[Extracted records]
-- begin --

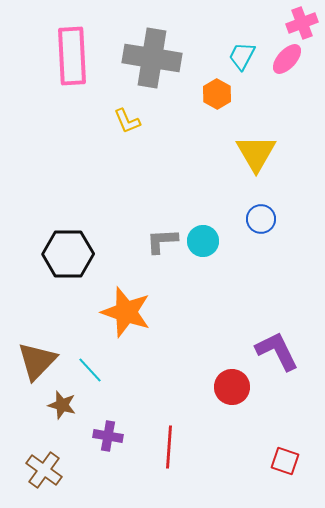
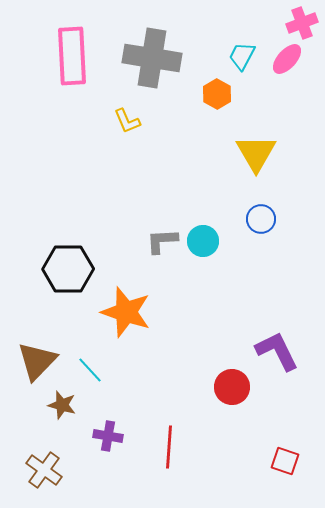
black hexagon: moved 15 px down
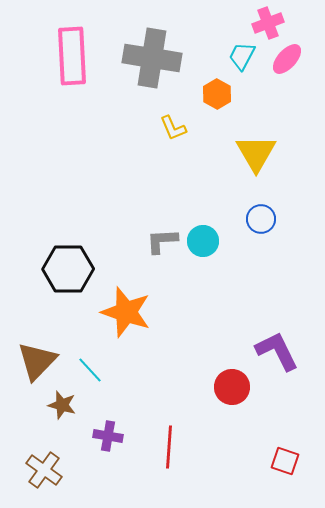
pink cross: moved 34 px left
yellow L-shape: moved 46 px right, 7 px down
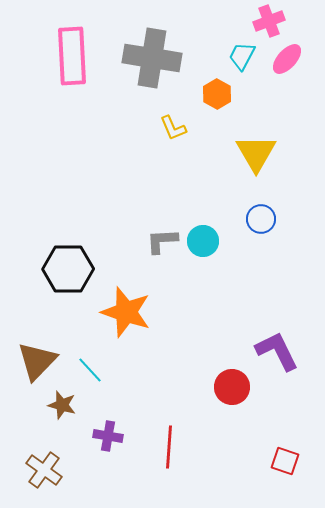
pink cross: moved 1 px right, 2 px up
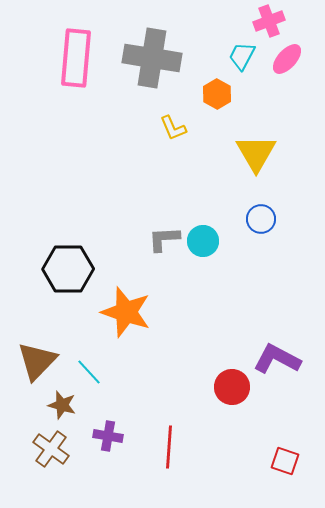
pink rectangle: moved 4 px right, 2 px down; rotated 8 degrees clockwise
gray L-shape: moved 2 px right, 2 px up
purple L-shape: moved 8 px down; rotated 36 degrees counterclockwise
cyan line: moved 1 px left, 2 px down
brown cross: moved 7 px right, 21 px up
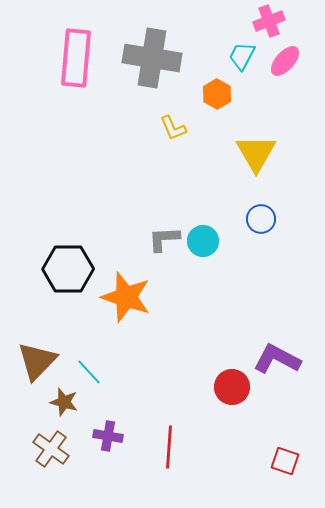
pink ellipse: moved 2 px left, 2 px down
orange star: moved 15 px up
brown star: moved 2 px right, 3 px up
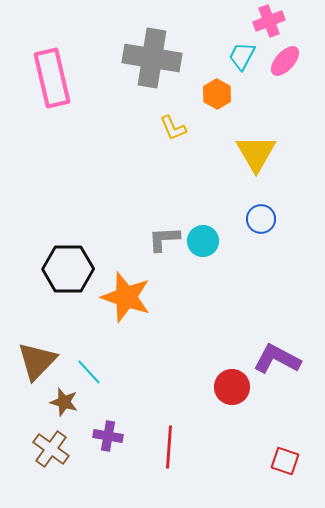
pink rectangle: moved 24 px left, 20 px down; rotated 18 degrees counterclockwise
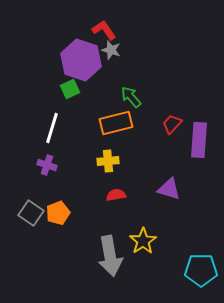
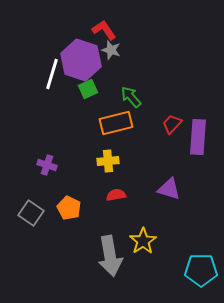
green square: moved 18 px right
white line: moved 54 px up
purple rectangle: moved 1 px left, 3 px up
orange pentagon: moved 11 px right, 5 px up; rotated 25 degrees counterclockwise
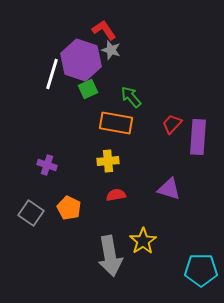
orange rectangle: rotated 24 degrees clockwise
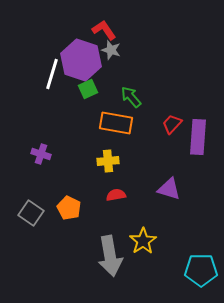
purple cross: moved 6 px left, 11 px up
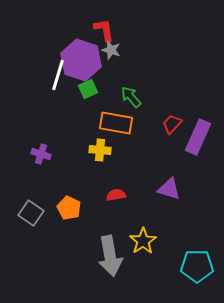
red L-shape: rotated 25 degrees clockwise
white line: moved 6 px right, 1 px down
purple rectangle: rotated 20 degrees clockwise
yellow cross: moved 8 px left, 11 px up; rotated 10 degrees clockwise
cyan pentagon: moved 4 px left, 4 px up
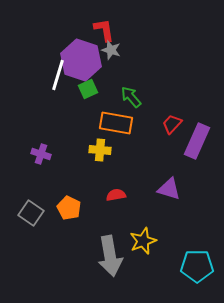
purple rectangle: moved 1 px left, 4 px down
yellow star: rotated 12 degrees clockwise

-- end --

[TASK PROMPT]
Return every line of the material above verbatim, leaving out the pictures.

[REPLY]
black hexagon: moved 15 px down
pink cross: moved 34 px left
yellow L-shape: moved 46 px right, 7 px down
pink cross: moved 1 px right, 2 px up
pink rectangle: moved 4 px right, 2 px down; rotated 8 degrees clockwise
gray L-shape: moved 2 px right, 2 px up
purple L-shape: moved 8 px down; rotated 36 degrees counterclockwise
cyan line: moved 1 px left, 2 px down
brown cross: moved 7 px right, 21 px up
pink ellipse: moved 2 px left, 2 px down
orange star: moved 15 px up
brown star: moved 2 px right, 3 px up
pink rectangle: moved 24 px left, 20 px down; rotated 18 degrees counterclockwise
green square: moved 18 px right
white line: moved 54 px up
purple rectangle: moved 1 px left, 3 px up
orange pentagon: moved 11 px right, 5 px up; rotated 25 degrees counterclockwise
orange rectangle: rotated 24 degrees clockwise
purple cross: moved 6 px left, 11 px up
red L-shape: rotated 25 degrees clockwise
white line: moved 6 px right, 1 px down
purple rectangle: rotated 20 degrees clockwise
yellow cross: moved 8 px left, 11 px up; rotated 10 degrees clockwise
cyan pentagon: moved 4 px left, 4 px up
purple rectangle: moved 1 px left, 4 px down
yellow star: rotated 12 degrees clockwise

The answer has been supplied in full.